(Dataset entries)
______________________________

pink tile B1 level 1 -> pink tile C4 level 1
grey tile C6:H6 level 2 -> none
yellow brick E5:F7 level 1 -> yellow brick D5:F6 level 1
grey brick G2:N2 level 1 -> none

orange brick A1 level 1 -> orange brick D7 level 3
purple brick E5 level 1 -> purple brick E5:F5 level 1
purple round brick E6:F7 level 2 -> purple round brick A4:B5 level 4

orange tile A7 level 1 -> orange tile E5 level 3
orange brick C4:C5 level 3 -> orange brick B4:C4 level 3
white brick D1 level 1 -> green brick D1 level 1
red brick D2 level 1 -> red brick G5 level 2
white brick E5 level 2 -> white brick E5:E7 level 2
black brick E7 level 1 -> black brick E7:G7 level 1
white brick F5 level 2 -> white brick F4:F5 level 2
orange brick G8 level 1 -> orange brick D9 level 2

______________________________

:: PROBLEM ::
Set down only the lines running from the line with "white brick F5" to the end of the entries above, both included, exactly as they stand.

:: ANSWER AREA ::
white brick F5 level 2 -> white brick F4:F5 level 2
orange brick G8 level 1 -> orange brick D9 level 2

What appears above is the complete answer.